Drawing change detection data
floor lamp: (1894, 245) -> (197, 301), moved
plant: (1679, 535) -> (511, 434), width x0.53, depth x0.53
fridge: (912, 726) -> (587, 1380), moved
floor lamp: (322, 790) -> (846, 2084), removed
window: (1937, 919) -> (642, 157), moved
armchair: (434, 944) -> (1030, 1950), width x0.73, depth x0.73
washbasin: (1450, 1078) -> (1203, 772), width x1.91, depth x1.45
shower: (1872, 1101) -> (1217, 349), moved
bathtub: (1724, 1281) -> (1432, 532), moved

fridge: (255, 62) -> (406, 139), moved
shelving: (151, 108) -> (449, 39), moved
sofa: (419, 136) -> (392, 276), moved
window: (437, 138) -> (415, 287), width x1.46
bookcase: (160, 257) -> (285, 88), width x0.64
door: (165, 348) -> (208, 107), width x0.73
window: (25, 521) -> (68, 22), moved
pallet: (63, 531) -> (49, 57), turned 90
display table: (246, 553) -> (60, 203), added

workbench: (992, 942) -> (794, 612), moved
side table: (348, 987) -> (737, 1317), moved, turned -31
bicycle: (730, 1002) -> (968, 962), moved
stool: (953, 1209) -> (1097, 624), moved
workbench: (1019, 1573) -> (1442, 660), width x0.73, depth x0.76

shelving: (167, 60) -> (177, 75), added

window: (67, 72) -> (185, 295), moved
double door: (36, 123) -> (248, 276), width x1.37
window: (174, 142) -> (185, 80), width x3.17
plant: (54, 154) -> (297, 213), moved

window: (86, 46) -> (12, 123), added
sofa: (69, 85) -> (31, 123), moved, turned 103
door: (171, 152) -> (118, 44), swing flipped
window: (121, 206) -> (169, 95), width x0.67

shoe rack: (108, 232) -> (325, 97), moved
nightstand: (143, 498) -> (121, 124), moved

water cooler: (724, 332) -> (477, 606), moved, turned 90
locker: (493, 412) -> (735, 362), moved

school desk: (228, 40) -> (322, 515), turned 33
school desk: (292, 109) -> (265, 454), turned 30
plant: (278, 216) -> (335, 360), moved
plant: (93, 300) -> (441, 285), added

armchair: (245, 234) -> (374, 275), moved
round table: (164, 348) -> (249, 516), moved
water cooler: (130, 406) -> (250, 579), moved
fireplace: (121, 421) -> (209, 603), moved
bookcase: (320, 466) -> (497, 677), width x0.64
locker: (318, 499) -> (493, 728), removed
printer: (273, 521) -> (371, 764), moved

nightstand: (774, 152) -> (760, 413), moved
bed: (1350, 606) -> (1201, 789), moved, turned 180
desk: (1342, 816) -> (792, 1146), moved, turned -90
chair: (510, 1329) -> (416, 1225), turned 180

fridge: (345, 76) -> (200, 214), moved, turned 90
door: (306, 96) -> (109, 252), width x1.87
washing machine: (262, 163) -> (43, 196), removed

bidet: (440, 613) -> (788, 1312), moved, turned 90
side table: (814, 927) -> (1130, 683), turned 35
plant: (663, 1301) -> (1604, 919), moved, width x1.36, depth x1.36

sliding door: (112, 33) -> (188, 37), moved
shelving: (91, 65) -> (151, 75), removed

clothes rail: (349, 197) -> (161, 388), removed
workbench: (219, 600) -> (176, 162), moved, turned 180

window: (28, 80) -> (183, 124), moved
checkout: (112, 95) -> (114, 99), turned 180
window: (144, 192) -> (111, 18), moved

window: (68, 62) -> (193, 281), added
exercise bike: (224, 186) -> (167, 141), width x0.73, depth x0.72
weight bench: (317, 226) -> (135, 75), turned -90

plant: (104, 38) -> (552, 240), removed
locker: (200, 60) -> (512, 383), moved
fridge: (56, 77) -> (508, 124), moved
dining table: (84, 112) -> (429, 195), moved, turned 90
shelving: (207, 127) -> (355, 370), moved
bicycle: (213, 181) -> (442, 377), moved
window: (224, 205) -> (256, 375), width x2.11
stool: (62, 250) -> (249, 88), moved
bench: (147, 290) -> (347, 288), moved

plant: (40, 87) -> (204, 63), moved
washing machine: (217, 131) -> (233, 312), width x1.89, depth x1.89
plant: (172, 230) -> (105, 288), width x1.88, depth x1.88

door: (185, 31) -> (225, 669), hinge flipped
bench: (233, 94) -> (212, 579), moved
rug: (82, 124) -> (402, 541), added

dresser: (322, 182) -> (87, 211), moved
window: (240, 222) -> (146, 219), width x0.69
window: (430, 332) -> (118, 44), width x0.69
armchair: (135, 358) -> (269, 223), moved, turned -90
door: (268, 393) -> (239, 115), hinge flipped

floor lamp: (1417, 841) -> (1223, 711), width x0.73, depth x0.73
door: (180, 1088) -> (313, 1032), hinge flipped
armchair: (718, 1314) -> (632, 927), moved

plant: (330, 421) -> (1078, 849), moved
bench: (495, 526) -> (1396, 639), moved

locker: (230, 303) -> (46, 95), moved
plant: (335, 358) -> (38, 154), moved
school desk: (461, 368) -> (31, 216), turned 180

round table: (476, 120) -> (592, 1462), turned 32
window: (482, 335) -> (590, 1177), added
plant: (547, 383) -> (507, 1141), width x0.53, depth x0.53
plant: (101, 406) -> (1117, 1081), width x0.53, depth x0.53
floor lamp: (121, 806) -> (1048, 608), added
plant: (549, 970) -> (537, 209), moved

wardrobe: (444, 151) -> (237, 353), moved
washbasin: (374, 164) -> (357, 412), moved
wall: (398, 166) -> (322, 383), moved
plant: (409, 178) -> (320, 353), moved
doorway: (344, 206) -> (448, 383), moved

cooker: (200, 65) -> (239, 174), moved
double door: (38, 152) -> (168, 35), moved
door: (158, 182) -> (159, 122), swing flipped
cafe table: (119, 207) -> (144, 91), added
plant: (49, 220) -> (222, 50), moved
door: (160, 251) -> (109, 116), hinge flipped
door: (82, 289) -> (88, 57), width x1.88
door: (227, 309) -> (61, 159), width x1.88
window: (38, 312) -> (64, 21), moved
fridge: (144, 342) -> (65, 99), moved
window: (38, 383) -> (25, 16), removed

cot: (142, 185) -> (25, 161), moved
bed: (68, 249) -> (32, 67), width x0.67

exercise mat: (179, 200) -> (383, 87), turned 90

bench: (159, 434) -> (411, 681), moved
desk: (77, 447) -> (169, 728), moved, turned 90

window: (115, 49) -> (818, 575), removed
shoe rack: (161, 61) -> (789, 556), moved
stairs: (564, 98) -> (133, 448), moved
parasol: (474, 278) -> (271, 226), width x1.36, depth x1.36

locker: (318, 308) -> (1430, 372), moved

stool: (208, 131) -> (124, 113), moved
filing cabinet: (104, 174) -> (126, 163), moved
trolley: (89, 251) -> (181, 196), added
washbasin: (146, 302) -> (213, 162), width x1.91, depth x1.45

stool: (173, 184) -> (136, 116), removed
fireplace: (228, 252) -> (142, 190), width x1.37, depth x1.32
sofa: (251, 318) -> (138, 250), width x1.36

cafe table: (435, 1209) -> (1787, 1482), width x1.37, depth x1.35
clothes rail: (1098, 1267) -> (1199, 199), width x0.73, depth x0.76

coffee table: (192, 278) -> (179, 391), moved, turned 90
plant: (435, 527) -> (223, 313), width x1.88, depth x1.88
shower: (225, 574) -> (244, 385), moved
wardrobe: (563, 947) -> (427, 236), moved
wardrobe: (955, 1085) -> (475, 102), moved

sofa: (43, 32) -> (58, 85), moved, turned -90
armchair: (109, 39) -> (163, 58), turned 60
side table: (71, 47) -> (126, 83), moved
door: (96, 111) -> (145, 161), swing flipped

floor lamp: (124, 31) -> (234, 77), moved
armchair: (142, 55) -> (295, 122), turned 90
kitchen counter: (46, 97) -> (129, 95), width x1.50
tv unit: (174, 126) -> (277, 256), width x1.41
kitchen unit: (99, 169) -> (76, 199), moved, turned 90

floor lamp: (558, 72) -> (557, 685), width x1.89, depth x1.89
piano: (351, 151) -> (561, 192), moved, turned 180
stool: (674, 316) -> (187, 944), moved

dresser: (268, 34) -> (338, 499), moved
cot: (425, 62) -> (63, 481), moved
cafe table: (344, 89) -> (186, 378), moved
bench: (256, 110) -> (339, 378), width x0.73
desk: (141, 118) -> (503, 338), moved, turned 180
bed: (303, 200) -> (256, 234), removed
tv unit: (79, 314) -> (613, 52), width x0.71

=== Written task ===
Scan the records above for the lines holding "plant: (172, 230)" and "floor lamp: (1417, 841)". Transcribe those two and every line between them word for word, and no others.

=== Solution for this exercise ===
plant: (172, 230) -> (105, 288), width x1.88, depth x1.88

door: (185, 31) -> (225, 669), hinge flipped
bench: (233, 94) -> (212, 579), moved
rug: (82, 124) -> (402, 541), added

dresser: (322, 182) -> (87, 211), moved
window: (240, 222) -> (146, 219), width x0.69
window: (430, 332) -> (118, 44), width x0.69
armchair: (135, 358) -> (269, 223), moved, turned -90
door: (268, 393) -> (239, 115), hinge flipped

floor lamp: (1417, 841) -> (1223, 711), width x0.73, depth x0.73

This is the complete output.